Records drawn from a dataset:
════
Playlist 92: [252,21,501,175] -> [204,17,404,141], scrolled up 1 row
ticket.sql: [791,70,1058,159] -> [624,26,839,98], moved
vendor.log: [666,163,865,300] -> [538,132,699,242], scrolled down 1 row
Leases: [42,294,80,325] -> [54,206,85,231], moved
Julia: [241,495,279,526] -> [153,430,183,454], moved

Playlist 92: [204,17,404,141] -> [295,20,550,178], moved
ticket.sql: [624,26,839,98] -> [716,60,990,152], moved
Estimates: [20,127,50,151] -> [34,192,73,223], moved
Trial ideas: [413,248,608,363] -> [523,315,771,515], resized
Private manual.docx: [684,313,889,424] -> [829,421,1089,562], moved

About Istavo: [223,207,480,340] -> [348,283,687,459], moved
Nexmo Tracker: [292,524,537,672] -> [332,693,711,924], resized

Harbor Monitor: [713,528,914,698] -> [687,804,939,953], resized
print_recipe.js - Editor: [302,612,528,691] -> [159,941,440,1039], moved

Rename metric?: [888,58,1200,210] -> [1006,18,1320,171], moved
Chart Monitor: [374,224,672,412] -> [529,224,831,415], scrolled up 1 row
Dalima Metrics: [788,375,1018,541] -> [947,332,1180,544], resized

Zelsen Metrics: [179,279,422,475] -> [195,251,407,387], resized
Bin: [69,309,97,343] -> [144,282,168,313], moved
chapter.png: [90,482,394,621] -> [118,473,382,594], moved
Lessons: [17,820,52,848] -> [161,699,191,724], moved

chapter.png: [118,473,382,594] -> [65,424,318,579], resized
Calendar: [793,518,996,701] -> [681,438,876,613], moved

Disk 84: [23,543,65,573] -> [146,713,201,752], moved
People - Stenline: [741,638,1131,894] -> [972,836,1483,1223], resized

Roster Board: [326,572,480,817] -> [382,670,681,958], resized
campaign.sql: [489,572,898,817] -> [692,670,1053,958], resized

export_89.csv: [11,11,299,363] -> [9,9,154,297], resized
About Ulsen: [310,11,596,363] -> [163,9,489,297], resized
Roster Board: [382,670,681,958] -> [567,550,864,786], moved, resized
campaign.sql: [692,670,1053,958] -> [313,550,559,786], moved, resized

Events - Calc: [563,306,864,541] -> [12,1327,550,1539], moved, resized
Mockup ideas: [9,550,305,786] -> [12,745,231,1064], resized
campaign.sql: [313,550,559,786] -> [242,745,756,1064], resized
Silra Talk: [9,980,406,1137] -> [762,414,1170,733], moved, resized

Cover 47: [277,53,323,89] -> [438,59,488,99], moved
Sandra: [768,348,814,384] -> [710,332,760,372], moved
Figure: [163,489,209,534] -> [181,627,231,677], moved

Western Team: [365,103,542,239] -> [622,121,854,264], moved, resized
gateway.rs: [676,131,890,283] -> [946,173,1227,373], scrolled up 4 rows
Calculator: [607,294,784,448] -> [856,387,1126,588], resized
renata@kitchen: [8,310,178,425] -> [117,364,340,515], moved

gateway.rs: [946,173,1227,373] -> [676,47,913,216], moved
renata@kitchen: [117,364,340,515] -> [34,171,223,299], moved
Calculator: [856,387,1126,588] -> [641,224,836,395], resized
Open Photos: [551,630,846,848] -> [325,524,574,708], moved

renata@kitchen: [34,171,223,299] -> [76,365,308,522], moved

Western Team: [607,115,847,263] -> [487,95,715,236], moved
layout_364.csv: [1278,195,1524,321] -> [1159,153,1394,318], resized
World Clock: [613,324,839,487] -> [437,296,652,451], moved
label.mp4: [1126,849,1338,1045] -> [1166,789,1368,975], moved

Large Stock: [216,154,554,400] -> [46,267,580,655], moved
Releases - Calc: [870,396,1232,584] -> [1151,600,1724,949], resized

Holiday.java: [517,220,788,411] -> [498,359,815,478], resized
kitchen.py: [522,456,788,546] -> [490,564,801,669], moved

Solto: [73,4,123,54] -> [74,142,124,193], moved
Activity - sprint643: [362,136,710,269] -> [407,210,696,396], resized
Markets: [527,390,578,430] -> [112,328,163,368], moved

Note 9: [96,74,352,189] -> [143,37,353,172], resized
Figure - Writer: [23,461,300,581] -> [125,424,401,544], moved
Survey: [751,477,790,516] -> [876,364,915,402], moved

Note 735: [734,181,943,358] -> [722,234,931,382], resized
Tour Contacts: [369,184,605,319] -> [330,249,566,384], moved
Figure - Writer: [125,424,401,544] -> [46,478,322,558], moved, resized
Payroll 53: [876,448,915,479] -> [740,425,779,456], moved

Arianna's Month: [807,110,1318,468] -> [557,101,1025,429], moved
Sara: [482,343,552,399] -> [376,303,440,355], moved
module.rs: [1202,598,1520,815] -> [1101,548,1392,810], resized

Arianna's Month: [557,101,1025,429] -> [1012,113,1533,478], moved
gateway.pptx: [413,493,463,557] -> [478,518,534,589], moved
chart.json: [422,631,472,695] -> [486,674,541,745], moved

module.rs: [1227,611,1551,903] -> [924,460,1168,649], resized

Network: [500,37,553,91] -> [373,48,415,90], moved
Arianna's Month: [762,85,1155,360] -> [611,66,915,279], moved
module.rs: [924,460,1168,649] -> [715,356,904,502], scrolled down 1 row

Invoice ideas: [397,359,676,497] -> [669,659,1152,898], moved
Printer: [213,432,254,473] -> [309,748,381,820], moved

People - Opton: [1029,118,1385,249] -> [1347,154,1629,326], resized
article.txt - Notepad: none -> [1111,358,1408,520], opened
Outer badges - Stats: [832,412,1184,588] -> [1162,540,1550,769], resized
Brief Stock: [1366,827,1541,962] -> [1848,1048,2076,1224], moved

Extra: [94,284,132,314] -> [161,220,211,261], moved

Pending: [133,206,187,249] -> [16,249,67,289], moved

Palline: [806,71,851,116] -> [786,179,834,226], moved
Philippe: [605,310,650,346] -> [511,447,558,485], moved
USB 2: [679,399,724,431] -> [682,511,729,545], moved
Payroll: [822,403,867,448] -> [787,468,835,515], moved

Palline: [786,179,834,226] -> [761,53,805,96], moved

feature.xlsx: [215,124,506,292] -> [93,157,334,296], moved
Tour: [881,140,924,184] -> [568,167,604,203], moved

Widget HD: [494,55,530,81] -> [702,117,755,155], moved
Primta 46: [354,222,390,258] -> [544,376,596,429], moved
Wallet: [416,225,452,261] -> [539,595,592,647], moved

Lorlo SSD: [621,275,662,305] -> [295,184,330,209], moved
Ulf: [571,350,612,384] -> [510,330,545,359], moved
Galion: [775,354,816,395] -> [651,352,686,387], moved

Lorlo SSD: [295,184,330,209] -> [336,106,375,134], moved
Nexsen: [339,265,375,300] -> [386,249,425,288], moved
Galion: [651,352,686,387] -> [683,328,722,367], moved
════
» **Work request**: May I have the entries returned exactly, with every line in place?

» **Response area**:
Playlist 92: [252,21,501,175] -> [204,17,404,141], scrolled up 1 row
ticket.sql: [791,70,1058,159] -> [624,26,839,98], moved
vendor.log: [666,163,865,300] -> [538,132,699,242], scrolled down 1 row
Leases: [42,294,80,325] -> [54,206,85,231], moved
Julia: [241,495,279,526] -> [153,430,183,454], moved

Playlist 92: [204,17,404,141] -> [295,20,550,178], moved
ticket.sql: [624,26,839,98] -> [716,60,990,152], moved
Estimates: [20,127,50,151] -> [34,192,73,223], moved
Trial ideas: [413,248,608,363] -> [523,315,771,515], resized
Private manual.docx: [684,313,889,424] -> [829,421,1089,562], moved

About Istavo: [223,207,480,340] -> [348,283,687,459], moved
Nexmo Tracker: [292,524,537,672] -> [332,693,711,924], resized

Harbor Monitor: [713,528,914,698] -> [687,804,939,953], resized
print_recipe.js - Editor: [302,612,528,691] -> [159,941,440,1039], moved

Rename metric?: [888,58,1200,210] -> [1006,18,1320,171], moved
Chart Monitor: [374,224,672,412] -> [529,224,831,415], scrolled up 1 row
Dalima Metrics: [788,375,1018,541] -> [947,332,1180,544], resized

Zelsen Metrics: [179,279,422,475] -> [195,251,407,387], resized
Bin: [69,309,97,343] -> [144,282,168,313], moved
chapter.png: [90,482,394,621] -> [118,473,382,594], moved
Lessons: [17,820,52,848] -> [161,699,191,724], moved

chapter.png: [118,473,382,594] -> [65,424,318,579], resized
Calendar: [793,518,996,701] -> [681,438,876,613], moved

Disk 84: [23,543,65,573] -> [146,713,201,752], moved
People - Stenline: [741,638,1131,894] -> [972,836,1483,1223], resized

Roster Board: [326,572,480,817] -> [382,670,681,958], resized
campaign.sql: [489,572,898,817] -> [692,670,1053,958], resized

export_89.csv: [11,11,299,363] -> [9,9,154,297], resized
About Ulsen: [310,11,596,363] -> [163,9,489,297], resized
Roster Board: [382,670,681,958] -> [567,550,864,786], moved, resized
campaign.sql: [692,670,1053,958] -> [313,550,559,786], moved, resized

Events - Calc: [563,306,864,541] -> [12,1327,550,1539], moved, resized
Mockup ideas: [9,550,305,786] -> [12,745,231,1064], resized
campaign.sql: [313,550,559,786] -> [242,745,756,1064], resized
Silra Talk: [9,980,406,1137] -> [762,414,1170,733], moved, resized

Cover 47: [277,53,323,89] -> [438,59,488,99], moved
Sandra: [768,348,814,384] -> [710,332,760,372], moved
Figure: [163,489,209,534] -> [181,627,231,677], moved

Western Team: [365,103,542,239] -> [622,121,854,264], moved, resized
gateway.rs: [676,131,890,283] -> [946,173,1227,373], scrolled up 4 rows
Calculator: [607,294,784,448] -> [856,387,1126,588], resized
renata@kitchen: [8,310,178,425] -> [117,364,340,515], moved

gateway.rs: [946,173,1227,373] -> [676,47,913,216], moved
renata@kitchen: [117,364,340,515] -> [34,171,223,299], moved
Calculator: [856,387,1126,588] -> [641,224,836,395], resized
Open Photos: [551,630,846,848] -> [325,524,574,708], moved

renata@kitchen: [34,171,223,299] -> [76,365,308,522], moved

Western Team: [607,115,847,263] -> [487,95,715,236], moved
layout_364.csv: [1278,195,1524,321] -> [1159,153,1394,318], resized
World Clock: [613,324,839,487] -> [437,296,652,451], moved
label.mp4: [1126,849,1338,1045] -> [1166,789,1368,975], moved

Large Stock: [216,154,554,400] -> [46,267,580,655], moved
Releases - Calc: [870,396,1232,584] -> [1151,600,1724,949], resized

Holiday.java: [517,220,788,411] -> [498,359,815,478], resized
kitchen.py: [522,456,788,546] -> [490,564,801,669], moved

Solto: [73,4,123,54] -> [74,142,124,193], moved
Activity - sprint643: [362,136,710,269] -> [407,210,696,396], resized
Markets: [527,390,578,430] -> [112,328,163,368], moved

Note 9: [96,74,352,189] -> [143,37,353,172], resized
Figure - Writer: [23,461,300,581] -> [125,424,401,544], moved
Survey: [751,477,790,516] -> [876,364,915,402], moved

Note 735: [734,181,943,358] -> [722,234,931,382], resized
Tour Contacts: [369,184,605,319] -> [330,249,566,384], moved
Figure - Writer: [125,424,401,544] -> [46,478,322,558], moved, resized
Payroll 53: [876,448,915,479] -> [740,425,779,456], moved

Arianna's Month: [807,110,1318,468] -> [557,101,1025,429], moved
Sara: [482,343,552,399] -> [376,303,440,355], moved
module.rs: [1202,598,1520,815] -> [1101,548,1392,810], resized

Arianna's Month: [557,101,1025,429] -> [1012,113,1533,478], moved
gateway.pptx: [413,493,463,557] -> [478,518,534,589], moved
chart.json: [422,631,472,695] -> [486,674,541,745], moved

module.rs: [1227,611,1551,903] -> [924,460,1168,649], resized

Network: [500,37,553,91] -> [373,48,415,90], moved
Arianna's Month: [762,85,1155,360] -> [611,66,915,279], moved
module.rs: [924,460,1168,649] -> [715,356,904,502], scrolled down 1 row

Invoice ideas: [397,359,676,497] -> [669,659,1152,898], moved
Printer: [213,432,254,473] -> [309,748,381,820], moved

People - Opton: [1029,118,1385,249] -> [1347,154,1629,326], resized
article.txt - Notepad: none -> [1111,358,1408,520], opened
Outer badges - Stats: [832,412,1184,588] -> [1162,540,1550,769], resized
Brief Stock: [1366,827,1541,962] -> [1848,1048,2076,1224], moved

Extra: [94,284,132,314] -> [161,220,211,261], moved

Pending: [133,206,187,249] -> [16,249,67,289], moved

Palline: [806,71,851,116] -> [786,179,834,226], moved
Philippe: [605,310,650,346] -> [511,447,558,485], moved
USB 2: [679,399,724,431] -> [682,511,729,545], moved
Payroll: [822,403,867,448] -> [787,468,835,515], moved

Palline: [786,179,834,226] -> [761,53,805,96], moved

feature.xlsx: [215,124,506,292] -> [93,157,334,296], moved
Tour: [881,140,924,184] -> [568,167,604,203], moved

Widget HD: [494,55,530,81] -> [702,117,755,155], moved
Primta 46: [354,222,390,258] -> [544,376,596,429], moved
Wallet: [416,225,452,261] -> [539,595,592,647], moved

Lorlo SSD: [621,275,662,305] -> [295,184,330,209], moved
Ulf: [571,350,612,384] -> [510,330,545,359], moved
Galion: [775,354,816,395] -> [651,352,686,387], moved

Lorlo SSD: [295,184,330,209] -> [336,106,375,134], moved
Nexsen: [339,265,375,300] -> [386,249,425,288], moved
Galion: [651,352,686,387] -> [683,328,722,367], moved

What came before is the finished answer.